▸ **TASK PROMPT**
Please copy the data below exactly; none of the pictures in it belong in the copy.

▸ **EXERCISE DATA**

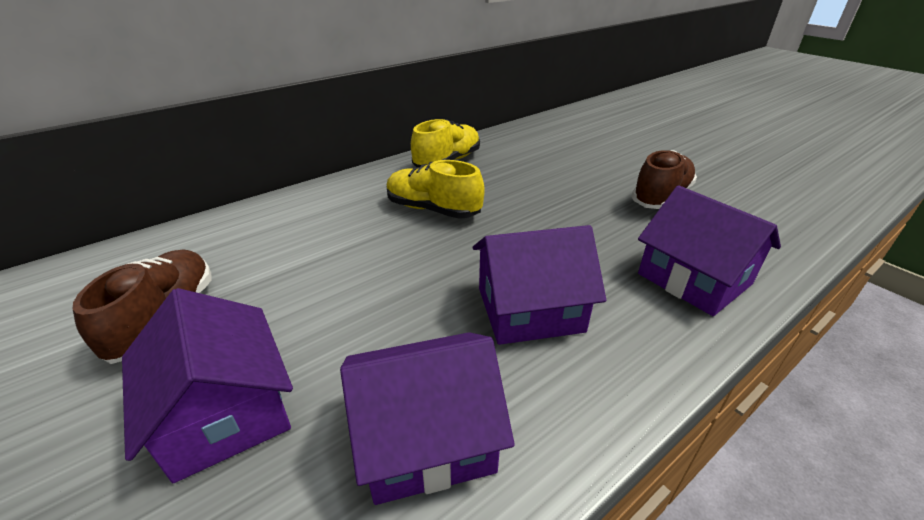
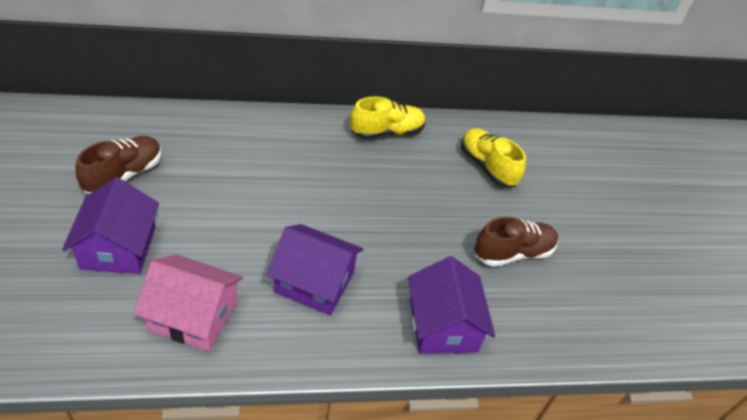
camera: 25 degrees right, 10 degrees up
(426, 437) = (193, 316): purple house -> pink house
(433, 209) = (331, 174): yellow shoe -> yellow shoe (487, 167)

▸ **ANSWER BOX**
camera: 25 degrees right, 10 degrees up
(426, 437) = (193, 316): purple house -> pink house
(433, 209) = (331, 174): yellow shoe -> yellow shoe (487, 167)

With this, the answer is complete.